»»

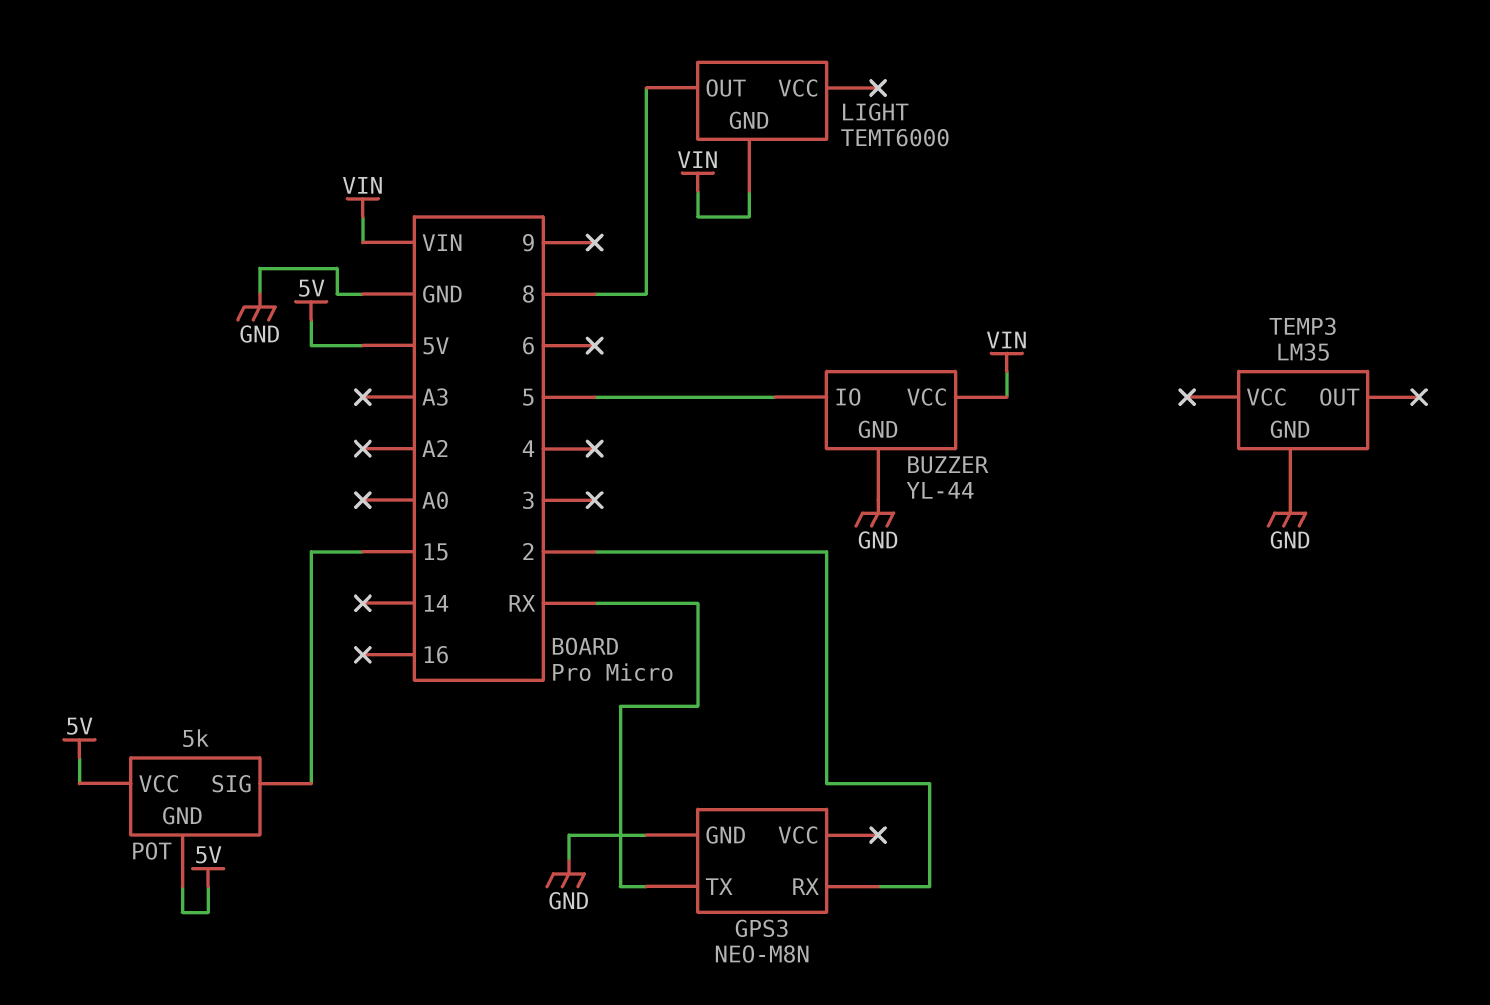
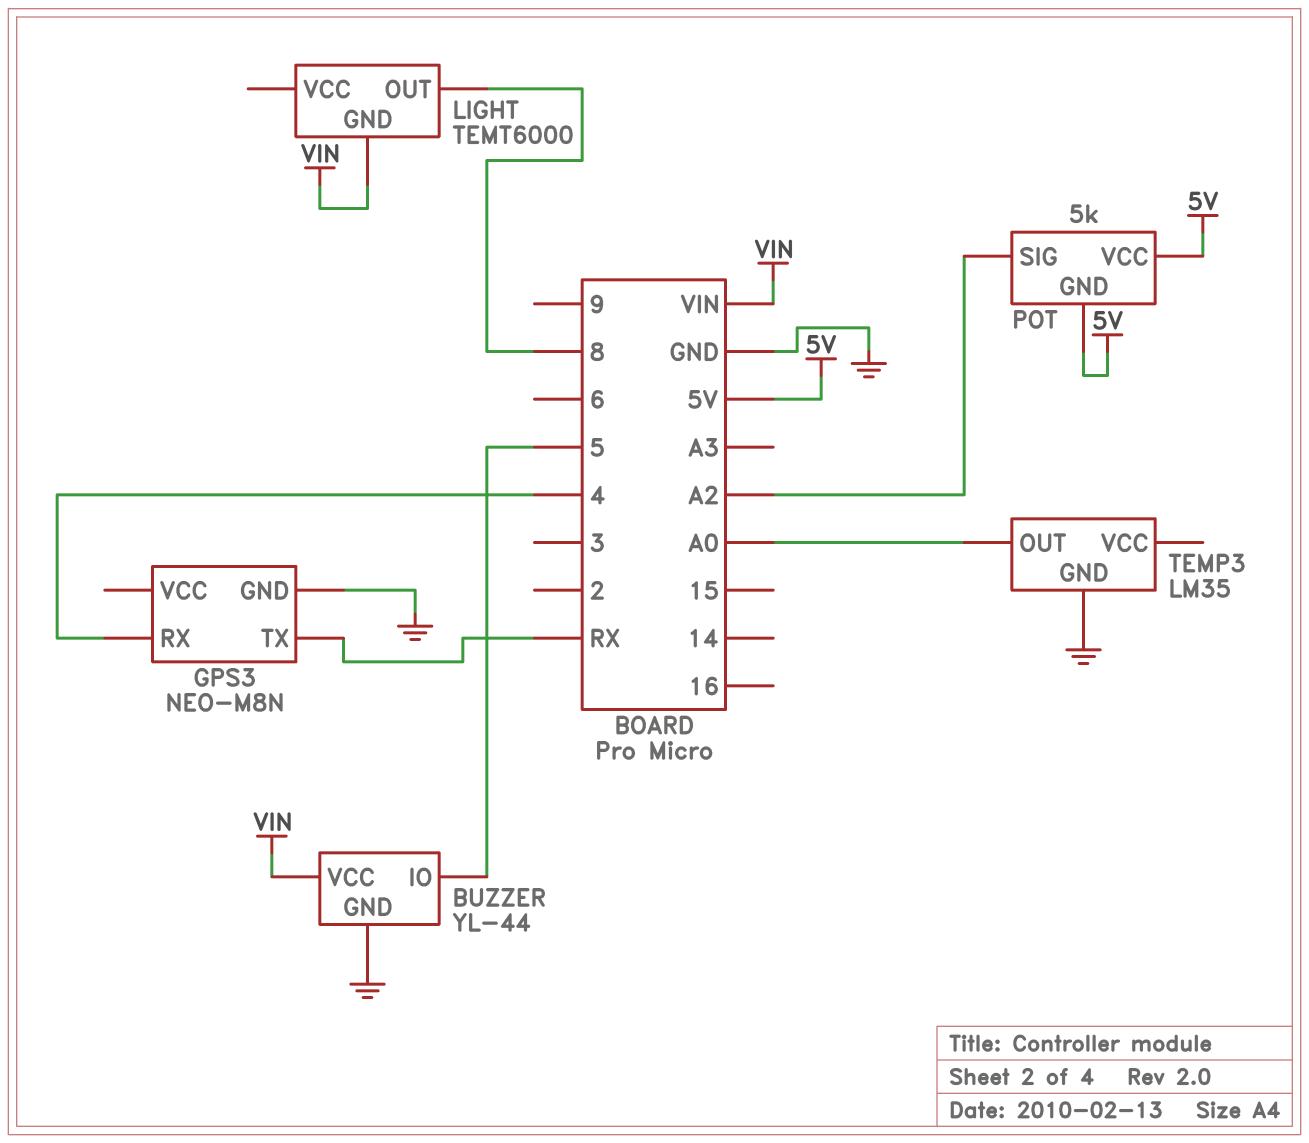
GPS3 pin RX: 2 -> 4
POT pin SIG: 15 -> A2
TEMP3 pin OUT: none -> A0

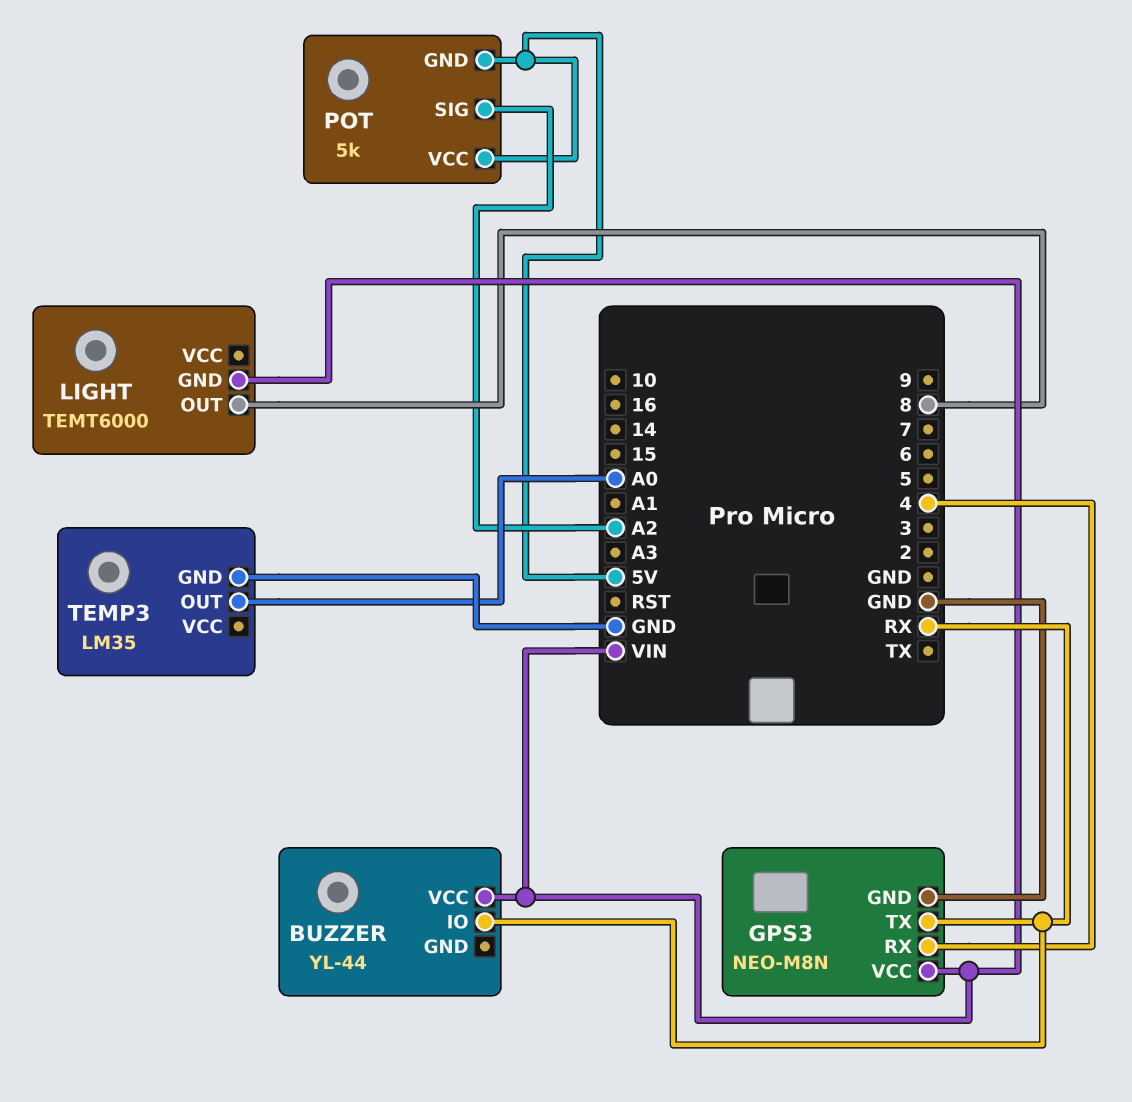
BUZZER pin GND: GND -> none
BUZZER pin IO: 5 -> RX
GPS3 pin VCC: none -> VIN

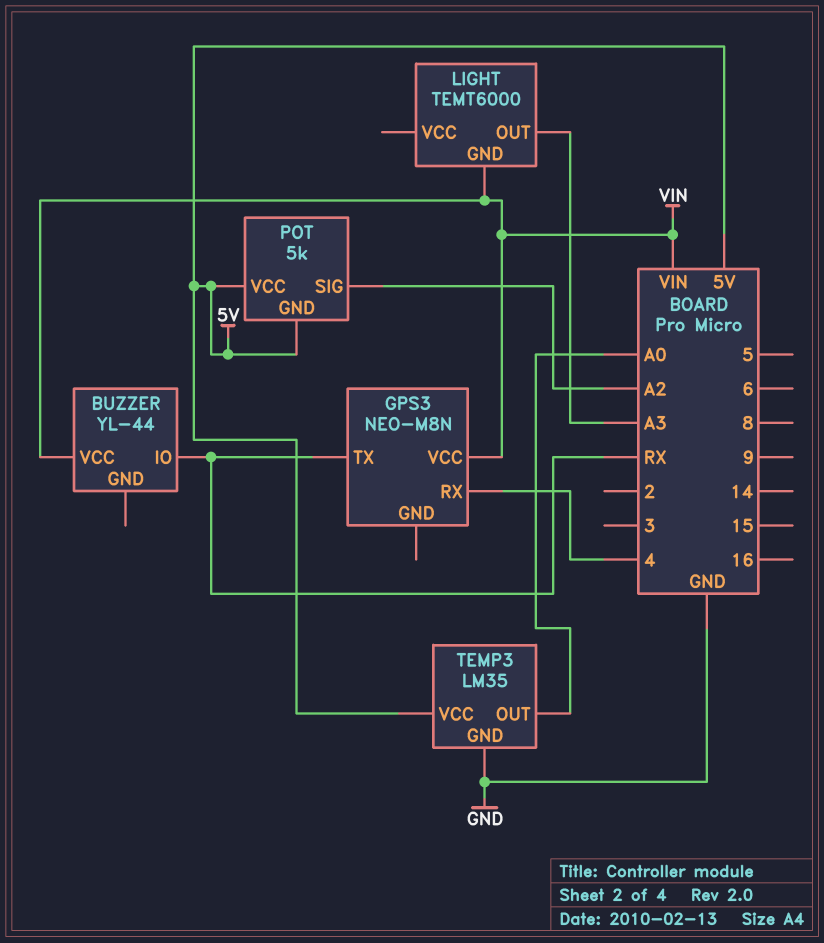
GPS3 pin GND: GND -> none
LIGHT pin OUT: 8 -> A3
TEMP3 pin VCC: none -> 5V

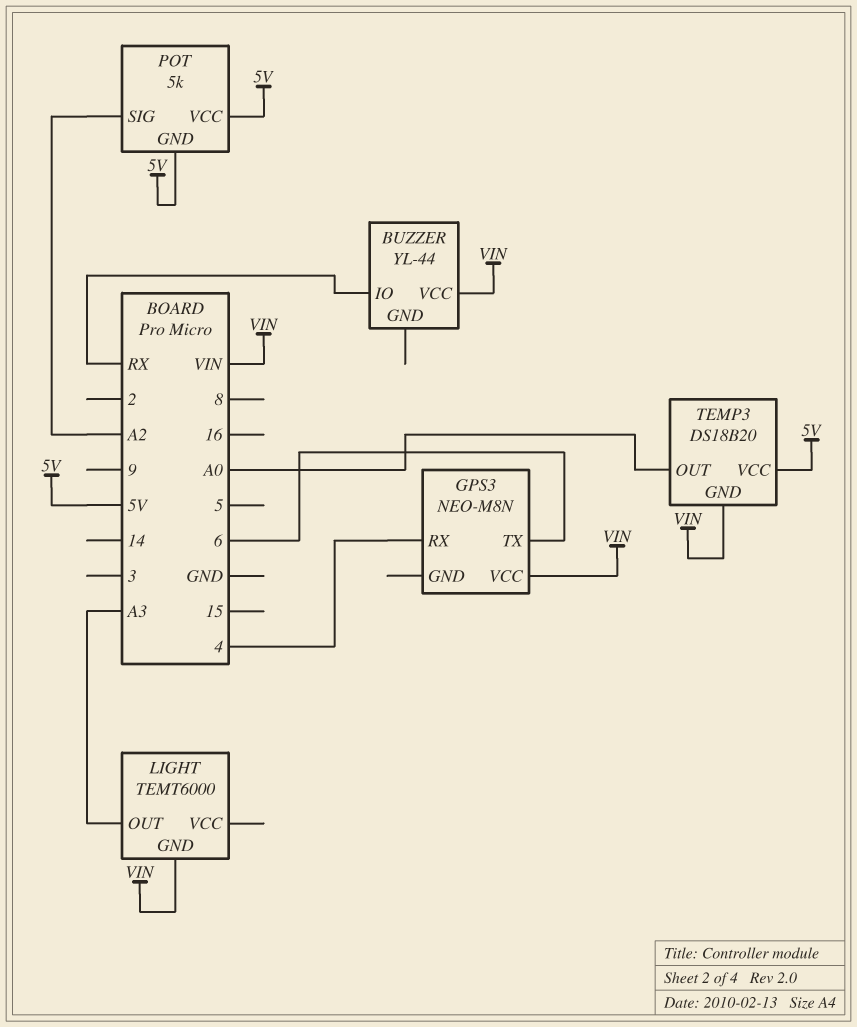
GPS3 pin TX: RX -> 6
TEMP3: LM35 -> DS18B20
TEMP3 pin GND: GND -> VIN

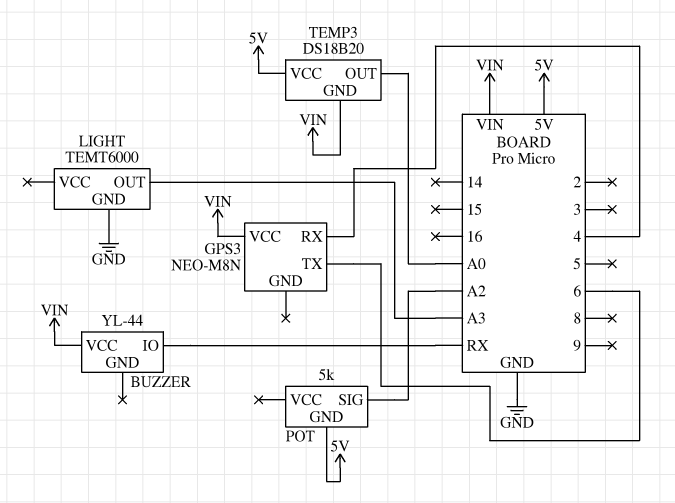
LIGHT pin GND: VIN -> GND
POT pin VCC: 5V -> none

««

(The problem)
Lines before the one containing "TEMP3: LM35 -> DS18B20" are not wanted; write out that line and every later line through the end of the data above, exactly, without pictures.

(Result for this task)
TEMP3: LM35 -> DS18B20
TEMP3 pin GND: GND -> VIN

LIGHT pin GND: VIN -> GND
POT pin VCC: 5V -> none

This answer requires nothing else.